> **TASK ITEM**
When you have gone through the entries below, state how many lines include the word "türkis" and write nothing else.
══ STUDY MATERIAL
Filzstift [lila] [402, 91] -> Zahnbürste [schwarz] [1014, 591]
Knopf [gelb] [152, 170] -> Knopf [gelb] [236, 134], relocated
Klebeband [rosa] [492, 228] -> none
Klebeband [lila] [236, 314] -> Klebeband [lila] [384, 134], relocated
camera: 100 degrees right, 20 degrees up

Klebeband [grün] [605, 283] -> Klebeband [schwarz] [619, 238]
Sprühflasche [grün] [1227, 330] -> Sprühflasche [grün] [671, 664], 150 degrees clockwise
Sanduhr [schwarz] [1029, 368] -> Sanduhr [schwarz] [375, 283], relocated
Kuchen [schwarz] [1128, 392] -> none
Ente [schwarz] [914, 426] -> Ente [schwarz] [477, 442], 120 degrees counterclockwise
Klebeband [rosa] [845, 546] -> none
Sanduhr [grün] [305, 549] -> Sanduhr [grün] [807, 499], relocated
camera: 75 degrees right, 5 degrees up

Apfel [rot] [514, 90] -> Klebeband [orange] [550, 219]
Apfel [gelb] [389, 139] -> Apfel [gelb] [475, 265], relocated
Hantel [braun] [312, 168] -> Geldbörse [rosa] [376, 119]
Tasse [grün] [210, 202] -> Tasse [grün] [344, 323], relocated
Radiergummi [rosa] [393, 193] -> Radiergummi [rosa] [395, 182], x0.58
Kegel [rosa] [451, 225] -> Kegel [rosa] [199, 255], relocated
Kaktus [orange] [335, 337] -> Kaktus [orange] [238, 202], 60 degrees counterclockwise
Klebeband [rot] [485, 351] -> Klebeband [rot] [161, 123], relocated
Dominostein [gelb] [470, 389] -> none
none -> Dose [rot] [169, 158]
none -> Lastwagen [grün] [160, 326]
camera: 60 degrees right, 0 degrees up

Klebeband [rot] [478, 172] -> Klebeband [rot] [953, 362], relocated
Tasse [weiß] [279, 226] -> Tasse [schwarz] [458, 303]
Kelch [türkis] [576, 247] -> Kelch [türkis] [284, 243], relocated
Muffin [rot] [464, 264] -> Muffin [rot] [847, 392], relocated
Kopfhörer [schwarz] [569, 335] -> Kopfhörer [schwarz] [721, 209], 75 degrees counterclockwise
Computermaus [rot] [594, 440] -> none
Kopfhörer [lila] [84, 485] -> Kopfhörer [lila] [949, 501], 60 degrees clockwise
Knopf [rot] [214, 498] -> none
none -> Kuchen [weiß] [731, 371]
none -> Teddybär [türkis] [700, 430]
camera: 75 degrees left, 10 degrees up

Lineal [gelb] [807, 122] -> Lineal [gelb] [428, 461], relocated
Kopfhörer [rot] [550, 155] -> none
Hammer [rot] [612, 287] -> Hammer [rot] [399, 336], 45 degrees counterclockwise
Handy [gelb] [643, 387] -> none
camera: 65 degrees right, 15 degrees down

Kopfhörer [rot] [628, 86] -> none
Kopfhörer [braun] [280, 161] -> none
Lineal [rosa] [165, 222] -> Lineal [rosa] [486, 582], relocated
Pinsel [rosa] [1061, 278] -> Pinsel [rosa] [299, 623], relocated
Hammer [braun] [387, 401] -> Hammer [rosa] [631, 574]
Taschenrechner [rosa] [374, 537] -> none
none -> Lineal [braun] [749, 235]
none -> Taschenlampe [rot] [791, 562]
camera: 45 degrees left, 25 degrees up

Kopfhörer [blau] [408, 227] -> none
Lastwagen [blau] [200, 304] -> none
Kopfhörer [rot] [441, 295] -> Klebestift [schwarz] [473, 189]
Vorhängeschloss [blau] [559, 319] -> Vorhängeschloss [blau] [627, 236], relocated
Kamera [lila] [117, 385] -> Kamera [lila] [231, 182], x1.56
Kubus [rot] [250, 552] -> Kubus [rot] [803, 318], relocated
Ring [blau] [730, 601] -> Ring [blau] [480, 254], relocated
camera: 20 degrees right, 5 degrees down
════
> **SOLUTION**
2